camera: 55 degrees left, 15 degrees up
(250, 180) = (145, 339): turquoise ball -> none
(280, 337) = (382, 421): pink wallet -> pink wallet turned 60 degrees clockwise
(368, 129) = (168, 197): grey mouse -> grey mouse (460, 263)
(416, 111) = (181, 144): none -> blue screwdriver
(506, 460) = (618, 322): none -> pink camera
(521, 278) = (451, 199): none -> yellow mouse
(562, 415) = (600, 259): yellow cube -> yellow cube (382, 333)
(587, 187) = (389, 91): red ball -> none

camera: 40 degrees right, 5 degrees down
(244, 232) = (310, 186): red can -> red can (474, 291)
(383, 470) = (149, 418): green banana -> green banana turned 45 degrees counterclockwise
--
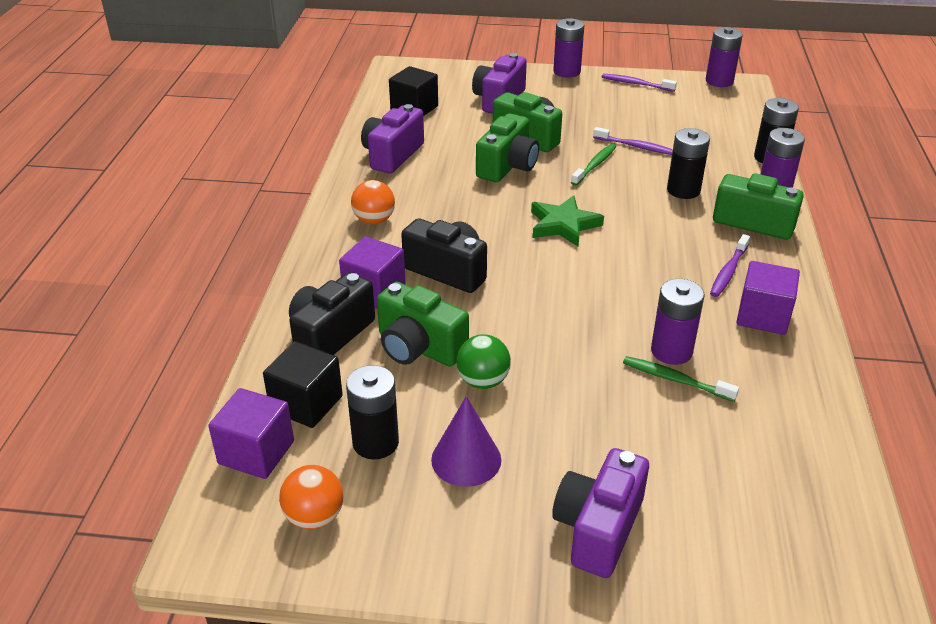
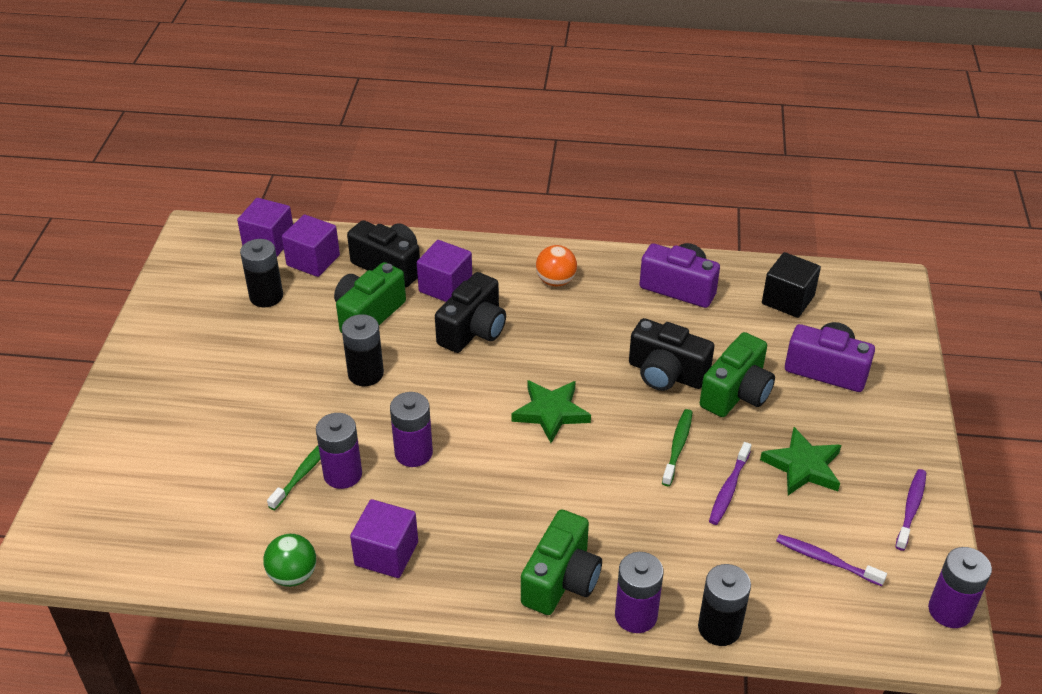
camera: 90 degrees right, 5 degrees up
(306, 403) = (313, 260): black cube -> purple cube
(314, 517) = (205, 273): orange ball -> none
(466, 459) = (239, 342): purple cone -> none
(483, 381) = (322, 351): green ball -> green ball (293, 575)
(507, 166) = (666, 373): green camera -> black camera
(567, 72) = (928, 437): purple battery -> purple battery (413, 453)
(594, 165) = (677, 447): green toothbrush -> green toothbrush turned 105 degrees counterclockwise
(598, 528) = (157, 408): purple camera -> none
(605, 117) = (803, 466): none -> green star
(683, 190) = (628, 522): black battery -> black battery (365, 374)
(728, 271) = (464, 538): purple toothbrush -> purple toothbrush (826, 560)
* * *
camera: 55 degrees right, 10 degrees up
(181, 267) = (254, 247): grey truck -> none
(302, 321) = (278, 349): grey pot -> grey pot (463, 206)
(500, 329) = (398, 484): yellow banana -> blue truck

__Your objective__
Please copy each line of the records above in which the word "yellow" can be found.

__Answer box__
(521, 278) = (451, 199): none -> yellow mouse
(562, 415) = (600, 259): yellow cube -> yellow cube (382, 333)
(500, 329) = (398, 484): yellow banana -> blue truck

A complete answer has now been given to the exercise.